(Task to complete):
Pick out each line below that contains the string "time", treating uppercase and lowercase as different, and copy every such line.

+===+

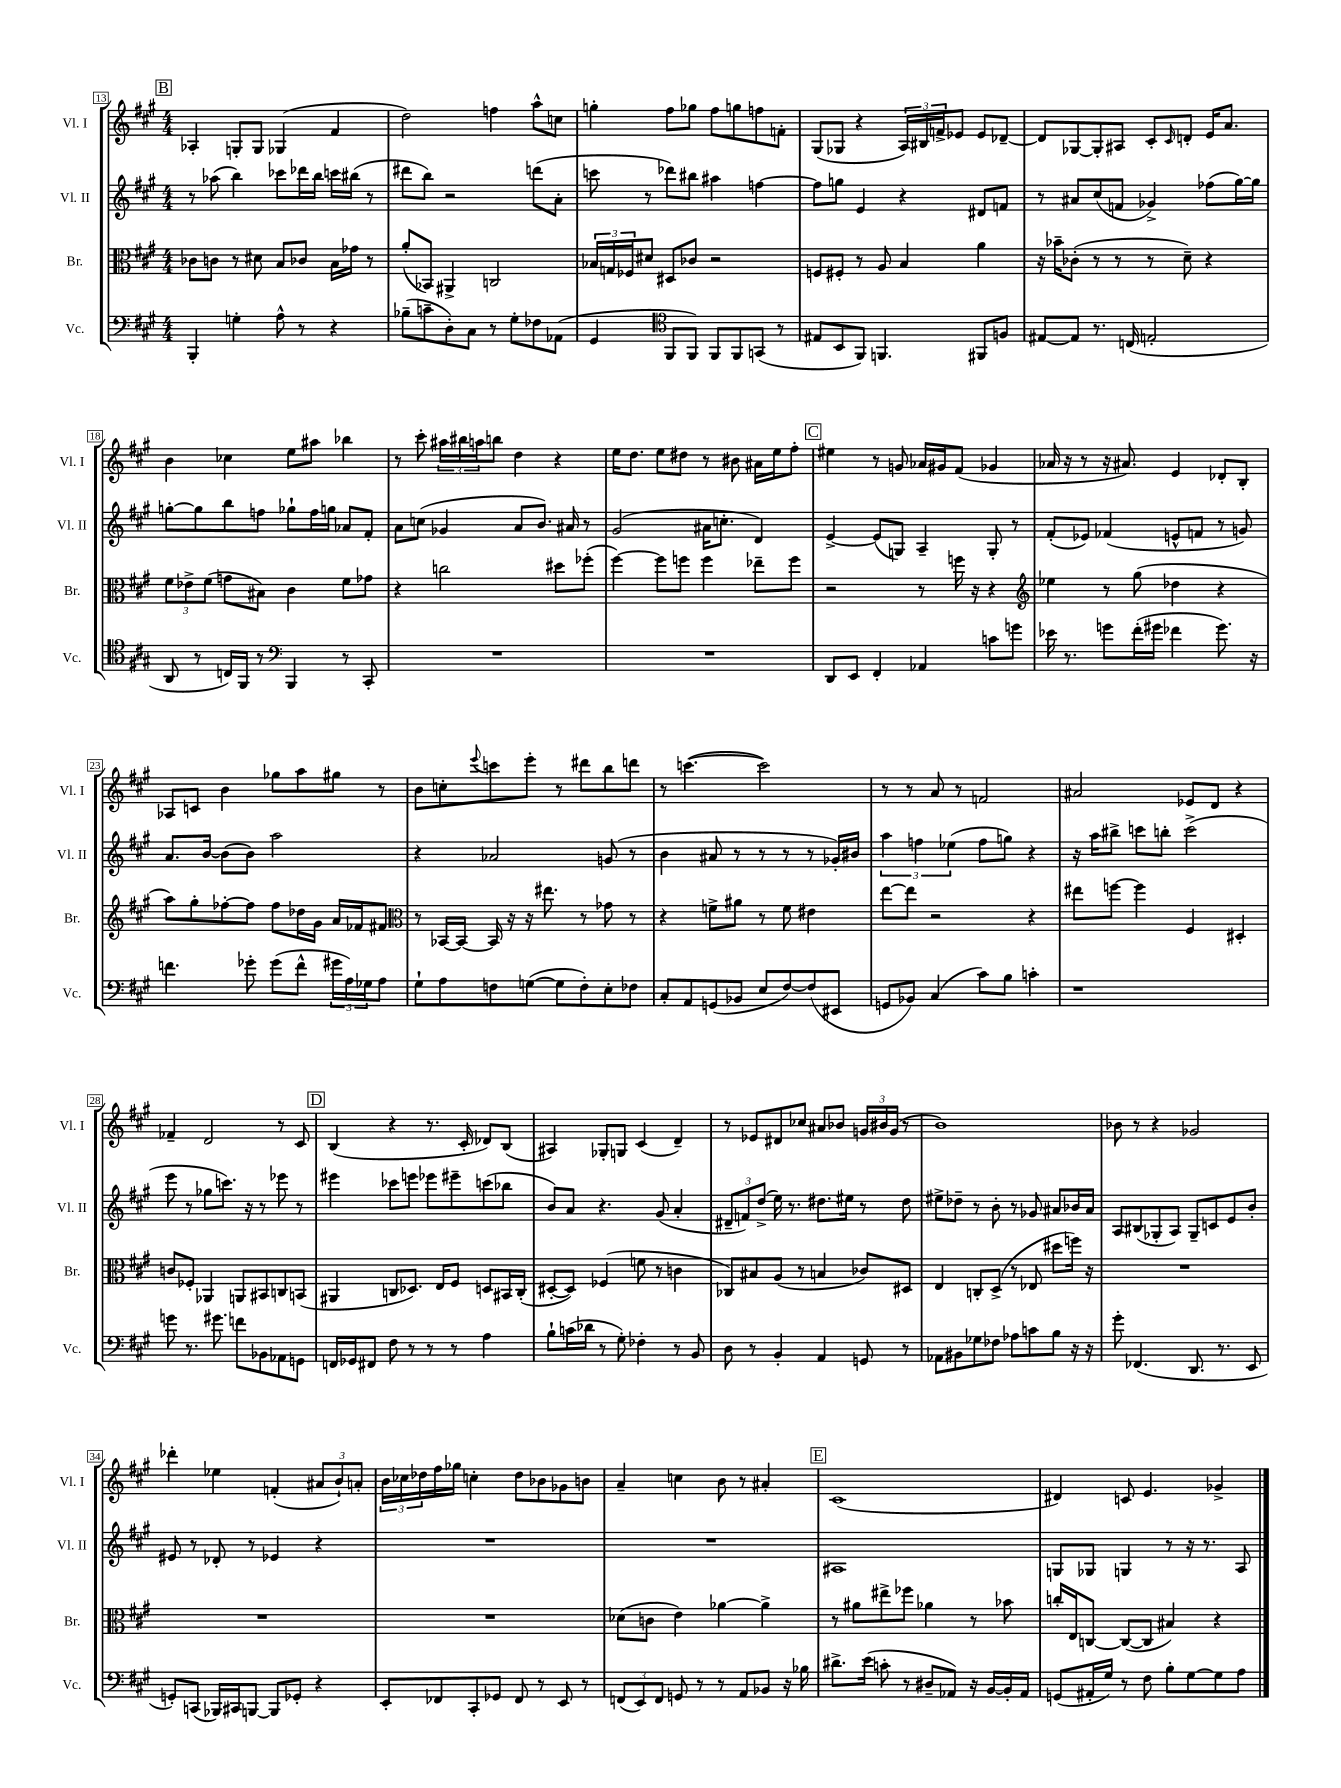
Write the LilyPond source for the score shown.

<<
\new StaffGroup <<
\new Staff = "s0" \with { instrumentName = "Vl. I" shortInstrumentName = "Vl. I" } {
    \clef treble \key a \major \numericTimeSignature \time 4/4
    \mark \markup { \box "B" } aes4-. g8-. g8 ges4( fis'4 |
    d''2) f''4 a''8-^ c''8 |
    g''4-. fis''8 ges''8 fis''8 g''8 f''8 f'8-. |
    gis8( ges8 r4 \tuplet 3/2 { a16) bis16 f'16-> } ees'8 ees'8 des'8~-- |
    des'8 ges8~ ges8-. ais8 cis'8-. \grace { cis'16 } d'8-. e'16 a'8. |
    b'4 ces''4 e''8 ais''8 bes''4 |
    r8 cis'''8-. \tuplet 3/2 { ais''16 bis''16 a''16 } b''8 d''4 r4 |
    e''16 d''8. e''8 dis''8 r8 bis'8 ais'16 e''16 fis''8-. |
    \mark \markup { \box "C" } eis''4 r8 g'8 aes'16 gis'16 fis'8( ges'4 |
    aes'16 r16 r8 r16 ais'8.) e'4 des'8-. b8-. |
    aes8 c'8 b'4 ges''8 a''8 gis''8 r8 |
    b'8 c''8-. \appoggiatura { e'''8 } c'''8 e'''8-. r8 dis'''8 b''8 d'''8 |
    r8 c'''4.~( c'''2) |
    r8 r8 a'8 r8 f'2 |
    ais'2 ees'8 d'8 r4 |
    fes'4-- d'2 r8 cis'8 |
    \mark \markup { \box "D" } b4( r4 r8. cis'16-. des'8) b8( |
    ais4) ges8-. g8 cis'4( d'4--) |
    r8 ees'8 dis'8 ces''8 ais'8 bes'8 \tuplet 3/2 { g'16 bis'16 g'16( } r8 |
    b'1) |
    bes'8 r8 r4 ges'2 |
    des'''4-. ees''4 f'4-.( \tuplet 3/2 { ais'8 b'8-!) a'8-. } |
    \tuplet 3/2 { b'16 ces''16 des''16 } fis''16 ges''16 c''4-. des''8 bes'8 ges'8 b'8 |
    a'4-- c''4 b'8 r8 ais'4-. |
    \mark \markup { \box "E" } cis'1( |
    dis'4) c'8 e'4. ges'4-> \bar "|." |
}
\new Staff = "s1" \with { instrumentName = "Vl. II" shortInstrumentName = "Vl. II" } {
    \clef treble \key a \major \numericTimeSignature \time 4/4
    \mark \markup { \box "B" } r8 aes''8( b''4) ces'''8 des'''16 b''16 c'''16 bis''16( r8 |
    dis'''8 b''8) r2 d'''8( a'8-. |
    c'''8 r8 des'''8) bis''8 ais''4 f''4~ |
    f''8 g''8 e'4 r4 dis'8 f'8 |
    r8 ais'8 cis''8( f'8 ges'4->) fes''8( gis''16~) gis''16 |
    g''8~-. g''8 b''8 f''8 ges''8-! f''16 g''16 aes'8 fis'8-. |
    a'8 c''8( ges'4 a'8 b'8.) ais'16 r8 |
    gis'2( ais'16 c''8.-. d'4) |
    \mark \markup { \box "C" } e'4~-> e'8( g8) a4-- g8-. r8 |
    fis'8-.( ees'8) fes'4( e'8-^ f'8 r8 g'8) |
    a'8. b'16~ b'8( b'8) a''2 |
    r4 aes'2 g'8( r8 |
    b'4 ais'8 r8 r8 r8 r8 ges'16-.) bis'16 |
    \tuplet 3/2 { a''4 f''4 ees''4( } f''8 g''8) r4 |
    r16 a''16 bis''8-> c'''8 b''8-. c'''2->( |
    e'''8 r8 ges''8 c'''8.) r16 r8 ees'''8 r8 |
    \mark \markup { \box "D" } eis'''4 ces'''8 e'''8 ees'''8 eis'''8-- c'''8( bes''8 |
    b'8) a'8 r4. gis'8( a'4-. |
    \tuplet 3/2 { dis'8-- f'8) d''8->( } e''16) r8. dis''8. eis''16 r8 dis''8 |
    eis''8-> des''8-- r8 b'8-. r8 ges'8 ais'8 bes'16 ais'16 |
    a8 bis8( ges8-. a8) ges8-- c'8 e'8 b'8-. |
    eis'8 r8 des'8-. r8 ees'4 r4 |
    R1 |
    R1 |
    \mark \markup { \box "E" } ais1 |
    g8 ges8 g4 r8 r16 r8. a8 \bar "|." |
}
\new Staff = "s2" \with { instrumentName = "Br." shortInstrumentName = "Br." } {
    \clef alto \key a \major \numericTimeSignature \time 4/4
    \mark \markup { \box "B" } ces'8 c'8 r8 dis'8 b8 ces'8 b16 ges'16 r8 |
    a'8-.( bes,8) ais,4-> c2 |
    \tuplet 3/2 { bes16 g16 fes16 } dis'8 dis8 ces'8 r2 |
    f8 fis8-. r8 a8 b4 a'4 |
    r16 bes'16-- ces'8-.( r8 r8 r8 d'8--) r4 |
    \tuplet 3/2 { fis'8 ees'8-> fis'8( } g'8 bis8) cis'4 fis'8 ges'8 |
    r4 c''2 dis''8 fes''8-.( |
    fis''4~) fis''8 f''8 f''4 ees''8-- f''8 |
    \mark \markup { \box "C" } r2 r8 f''16 r16 r4 |
    \clef treble ees''4 r8 gis''8( des''4 r4 |
    a''8) gis''8-. fes''8~-. fes''8 fes''8 des''16 gis'16 a'16 fes'16 fis'8 |
    \clef alto r8 bes,16~ bes,16~ bes,16 r16 r16 eis''8. r8 ges'8 r8 |
    r4 f'8-> ais'8 r8 f'8 eis'4 |
    e''8~ e''8 r2 r4 |
    eis''8 f''8~ f''4 fis4 dis4-. |
    c'8 fes8-. aes,4 a,8 bis,8 c8 b,8( |
    \mark \markup { \box "D" } ais,4 c8 des8.) e16 fis8 d8 bis,16 c16-.( |
    dis8~-. dis8) fes4( f'8 r8 c'4 |
    ces8) bis8 a8( r8 b4 ces'8) dis8 |
    e4 c8-. d8->( r8 ees8 dis''8 f''16) r16 |
    R1 |
    R1 |
    R1 |
    des'8( c'8 e'4) aes'4~ aes'4-> |
    \mark \markup { \box "E" } r8 ais'8 eis''8-> fes''8 aes'4 r8 bes'8 |
    c''16-. e16 c8~ c8~( c8 bis4) r4 \bar "|." |
}
\new Staff = "s3" \with { instrumentName = "Vc." shortInstrumentName = "Vc." } {
    \clef bass \key a \major \numericTimeSignature \time 4/4
    \mark \markup { \box "B" } b,,4-. g4-. a8-^ r8 r4 |
    bes8--( c'8-- d8-.) cis8 r8 gis8-. fes8 aes,8( |
    gis,4 \clef tenor fis,8 fis,8) fis,8 fis,8 g,8( r8 |
    eis8 b,8 fis,8) f,4. fis,8 f8 |
    eis8~ eis8 r8. c16( e2-. |
    a,8 r8 c16) fis,16 r8 \clef bass b,,4 r8 cis,8-. |
    R1 |
    R1 |
    \mark \markup { \box "C" } d,8 e,8 fis,4-. aes,4 c'8 g'8 |
    ees'16 r8. g'8 fis'16-.( gis'16 fes'4 gis'8.) r16 |
    f'4. ges'8-. ges'8( f'8-^ \tuplet 3/2 { gis'16 a16) ges16 } a8 |
    gis8-! a8 f8 g8~( g8 f8-.) e8-. fes8 |
    cis8-. a,8 g,8( bes,8 e8 fis8~) fis8( eis,8 |
    g,8 bes,8) cis4( cis'8) b8 c'4-. |
    r1 |
    g'8 r8. gis'8. f'8 bes,8 aes,8 g,8 |
    \mark \markup { \box "D" } f,16 ges,16 fis,8 fis8 r8 r8 r8 a4 |
    b8-! c'16( des'16 r8 gis8-.) fes4-. r8 b,8 |
    d8 r8 b,4-. a,4 g,8 r8 |
    aes,8 bis,8 ges8 fes8 aes8 c'8 b8 r16 r16 |
    gis'8-. fes,4.( d,8. r8. e,8 |
    g,8-.) c,8( bes,,16) cis,16 b,,8~ b,,8 ges,8-. r4 |
    e,8-. fes,8 cis,8-. ges,8 fes,8 r8 e,8 r8 |
    \tuplet 3/2 { f,8( e,8) f,8 } g,8 r8 r8 a,8 bes,8 r16 bes16 |
    \mark \markup { \box "E" } dis'8.-> e'16( c'8-. r8 dis8-- aes,8) r16 b,16~ b,16-. aes,16 |
    g,8( ais,16-. gis16) r8 fis8 b8-. gis8~ gis8 a8 \bar "|." |
}
>>
>>
\layout { \context { \Score currentBarNumber = #13 \override BarNumber.stencil = #(make-stencil-boxer 0.1 0.3 ly:text-interface::print) } }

+===+

(Reply):
    \clef treble \key a \major \numericTimeSignature \time 4/4
    \clef treble \key a \major \numericTimeSignature \time 4/4
    \clef alto \key a \major \numericTimeSignature \time 4/4
    \clef bass \key a \major \numericTimeSignature \time 4/4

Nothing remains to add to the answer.